=== Section Start ===

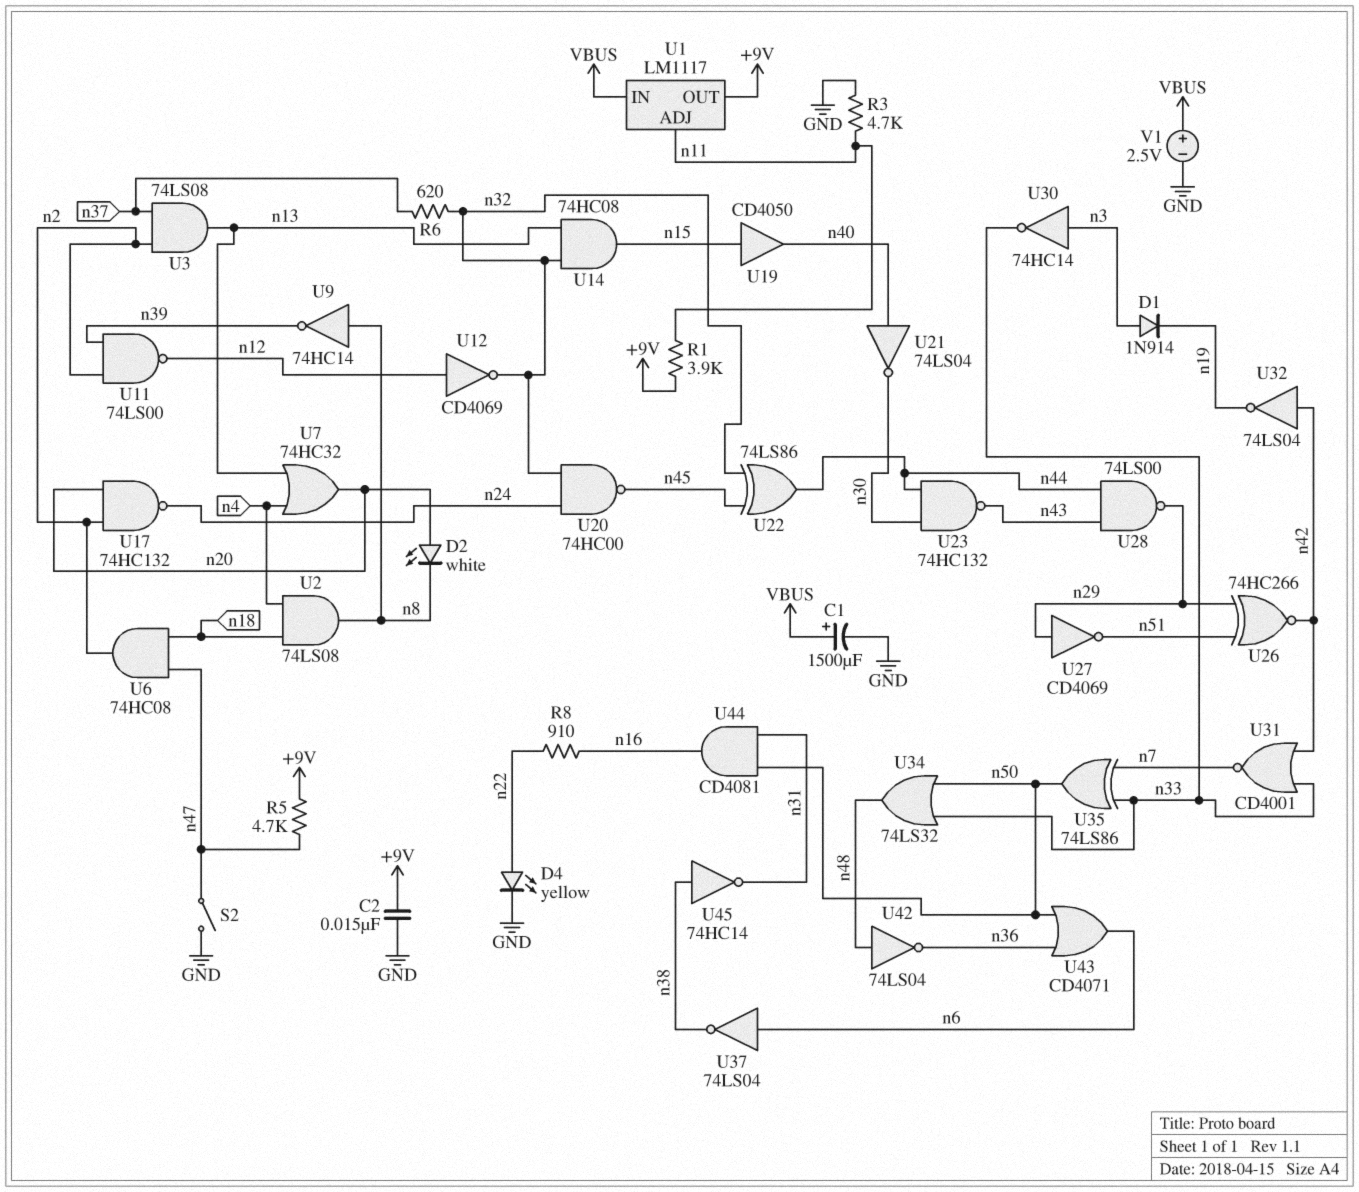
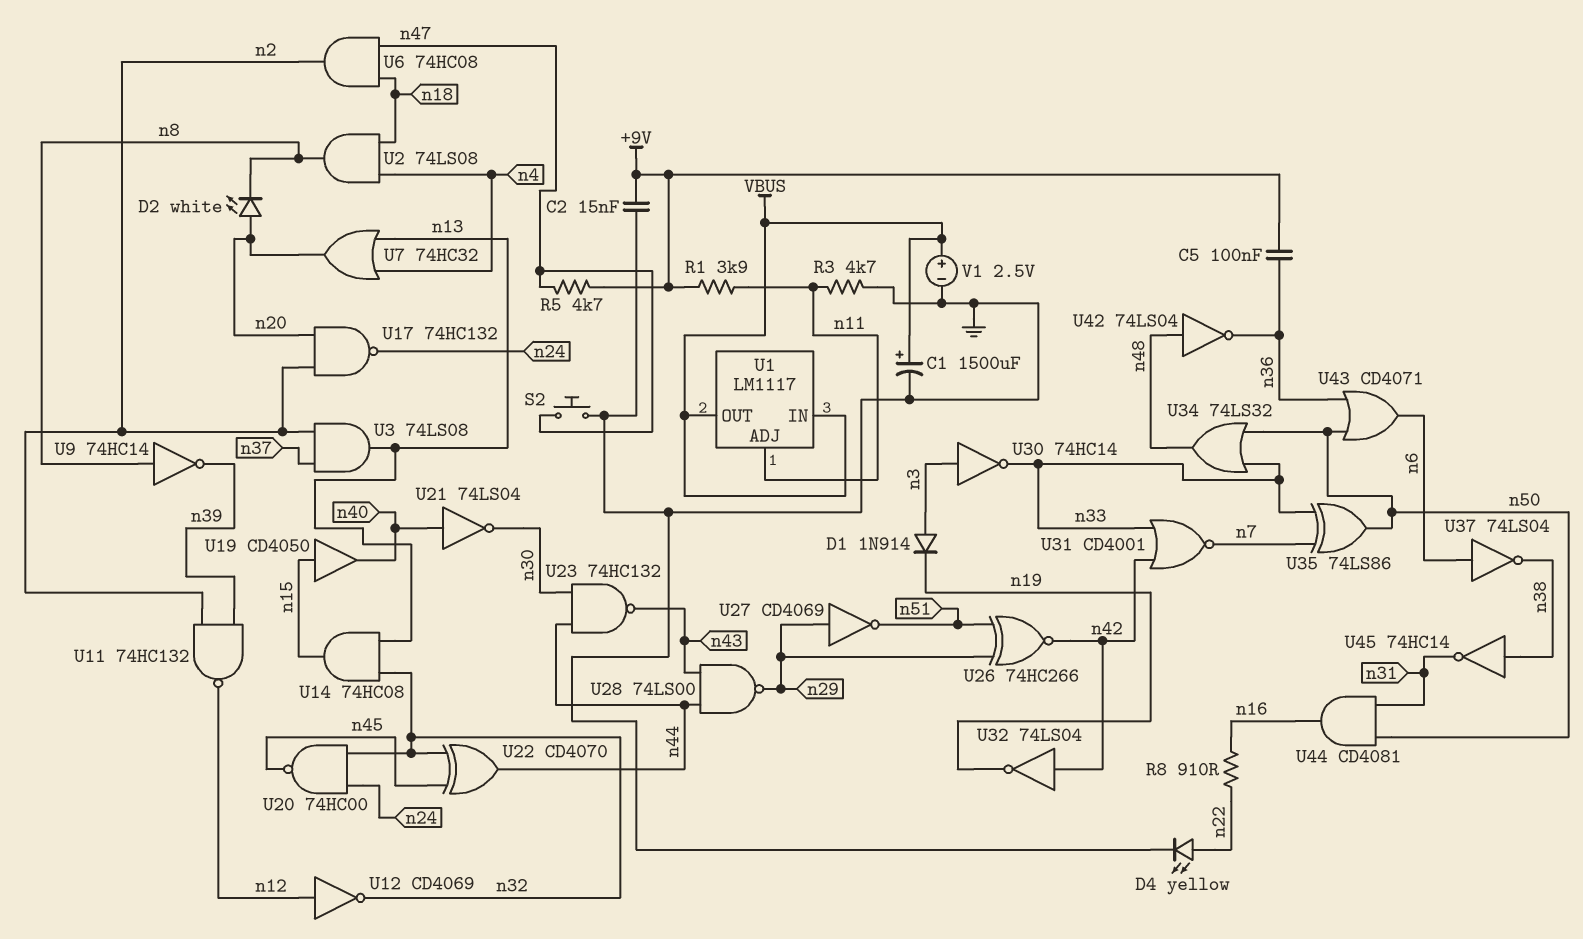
C5: none -> 100nF (+9V, n36)
R6: 620 (n32, n37) -> none
S2: switch (GND, n47) -> button (GND, n47)
U1 pin OUT: +9V -> VBUS
U11: NAND 74LS00 (in n2, in n39, out n12) -> NAND 74HC132 (in n2, in n39, out n12)
U22: XOR 74LS86 (in n32, in n45, out n44) -> XOR CD4070 (in n32, in n45, out n44)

=== Section End ===

- _EXERCISE DETAILS_
Could you retype the whole listing word for word, minus its pictures?

- _SOLUTION TO THIS PROBLEM_
C5: none -> 100nF (+9V, n36)
R6: 620 (n32, n37) -> none
S2: switch (GND, n47) -> button (GND, n47)
U1 pin OUT: +9V -> VBUS
U11: NAND 74LS00 (in n2, in n39, out n12) -> NAND 74HC132 (in n2, in n39, out n12)
U22: XOR 74LS86 (in n32, in n45, out n44) -> XOR CD4070 (in n32, in n45, out n44)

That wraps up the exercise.